Object tracking records:
....................

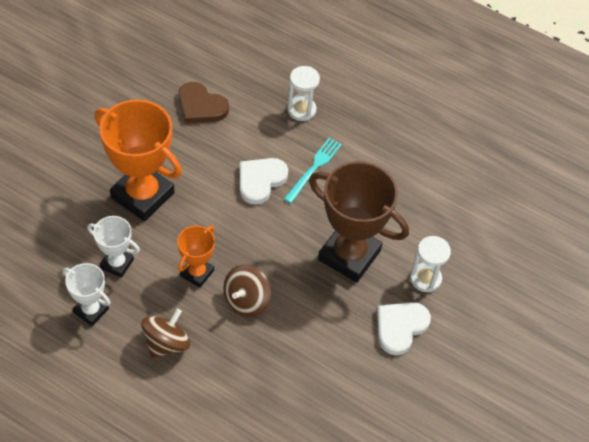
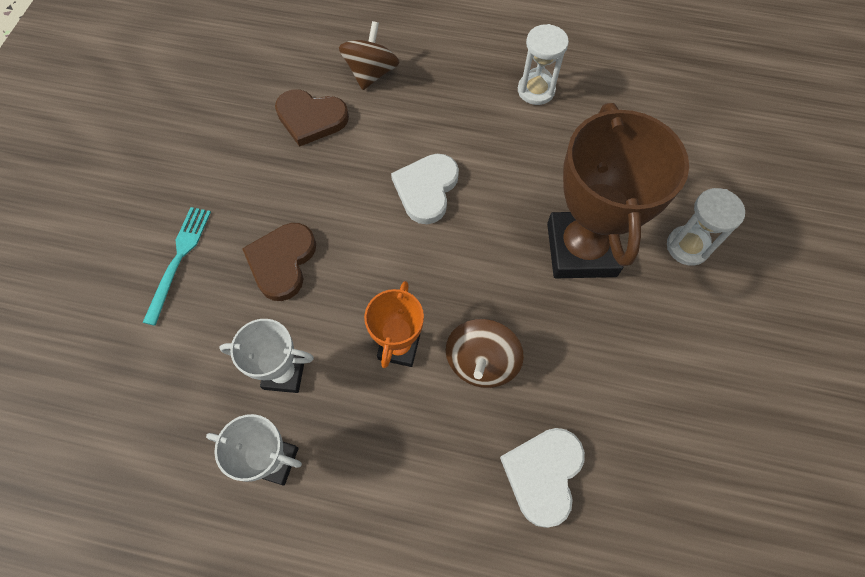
camera: 15 degrees left, 10 degrees up
(142, 195) = (282, 262): orange trophy -> brown heart
(166, 343) = (400, 470): brown spinning top -> brown spinning top (371, 73)
(301, 110) = (436, 84): white hourglass -> white hourglass (536, 90)
(314, 168) = (484, 151): turquoise fork -> turquoise fork (179, 259)
(349, 255) = (581, 249): brown trophy -> brown trophy turned 75 degrees clockwise
(400, 327) = (692, 325): white heart -> white heart (543, 474)

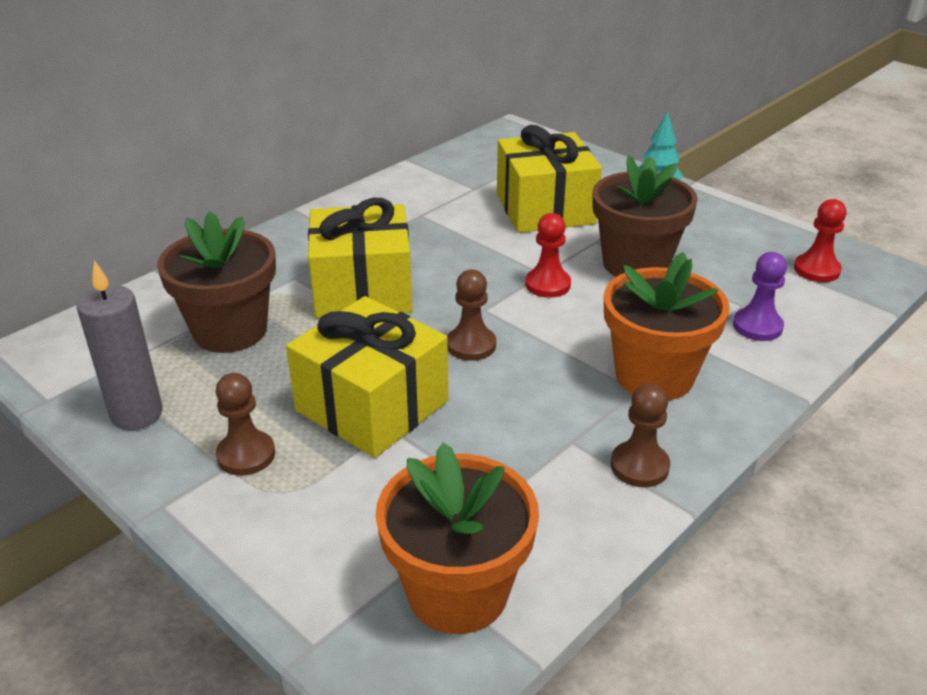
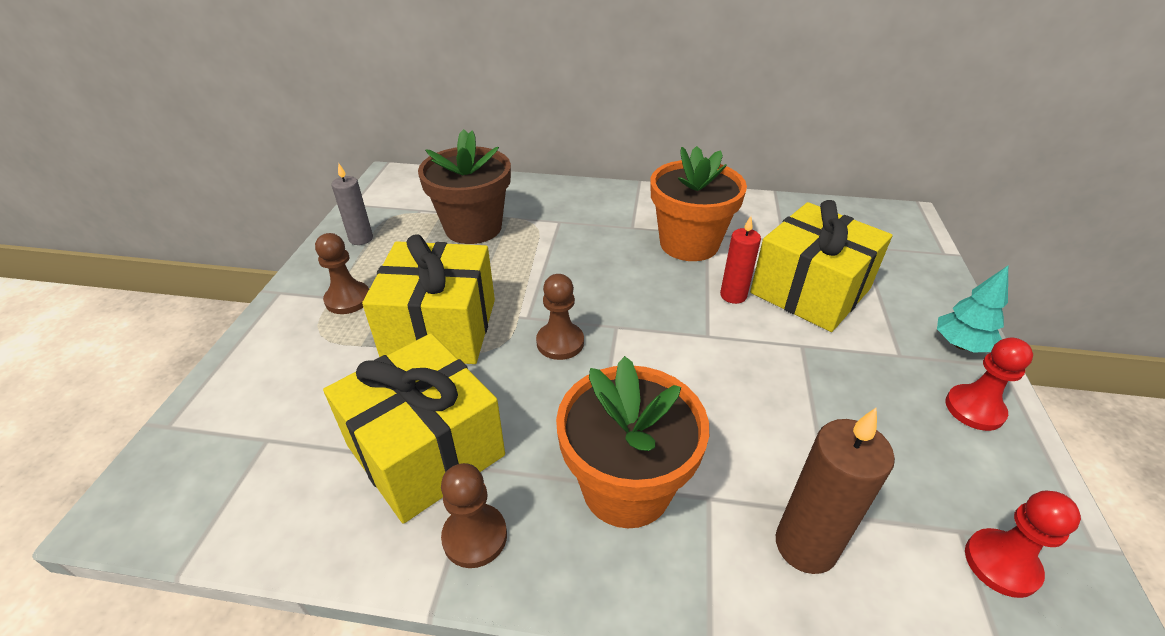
camera: 55 degrees right, 5 degrees up
(136, 414) = (361, 239): grey candle -> grey candle, size x0.65
(362, 289) = (576, 255): yellow gift -> yellow gift (426, 450)
(457, 592) = (248, 480): orange flower pot -> orange flower pot (689, 244)
(511, 241) = (733, 295): none -> red candle
(547, 285) = (694, 346): red pawn -> red pawn (974, 409)
(635, 264) = (800, 390): brown flower pot -> none
(757, 326) = (805, 545): purple pawn -> brown candle

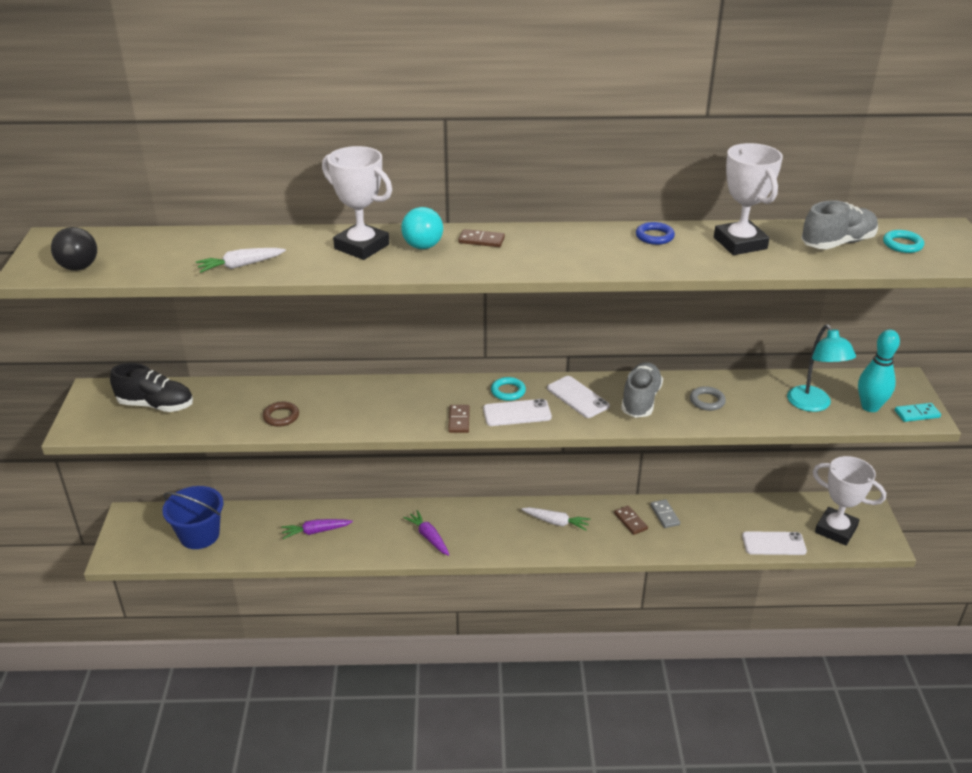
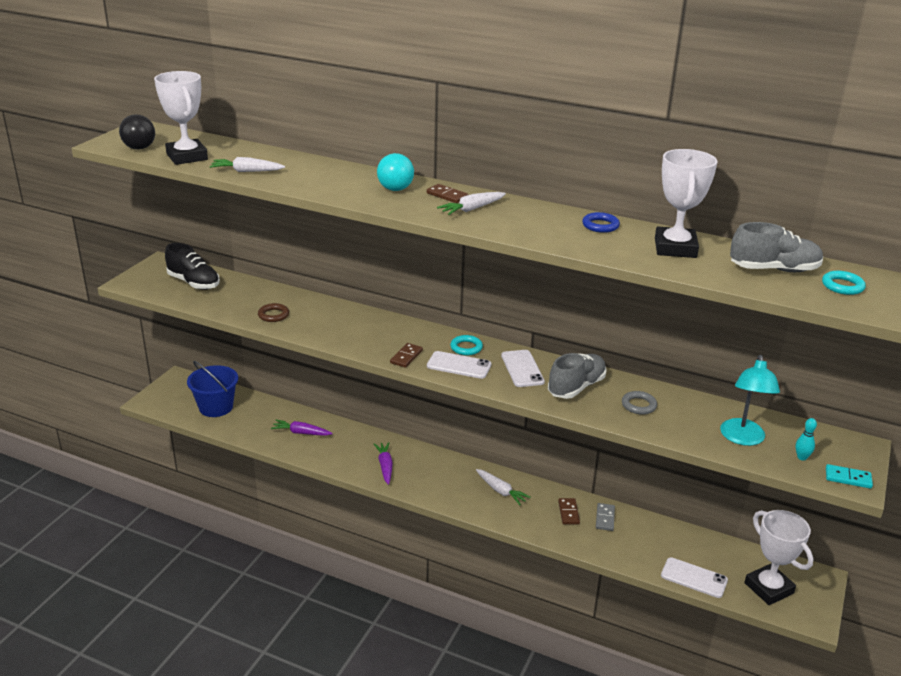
camera: 25 degrees right, 5 degrees down
(362, 246) = (348, 179): white trophy -> white trophy (187, 157)
(521, 250) = (472, 209): none -> white carrot
(870, 407) = (801, 457): turquoise bowling pin -> turquoise bowling pin, size x0.49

....................

Problem description.
Your answer must consist only of the lines from the one containing "(511, 241) = (733, 295): none -> red candle" through the end of the entries, restated word for word, with no pictures.

Written response.
(511, 241) = (733, 295): none -> red candle
(547, 285) = (694, 346): red pawn -> red pawn (974, 409)
(635, 264) = (800, 390): brown flower pot -> none
(757, 326) = (805, 545): purple pawn -> brown candle

camera: 25 degrees right, 5 degrees down
(362, 246) = (348, 179): white trophy -> white trophy (187, 157)
(521, 250) = (472, 209): none -> white carrot
(870, 407) = (801, 457): turquoise bowling pin -> turquoise bowling pin, size x0.49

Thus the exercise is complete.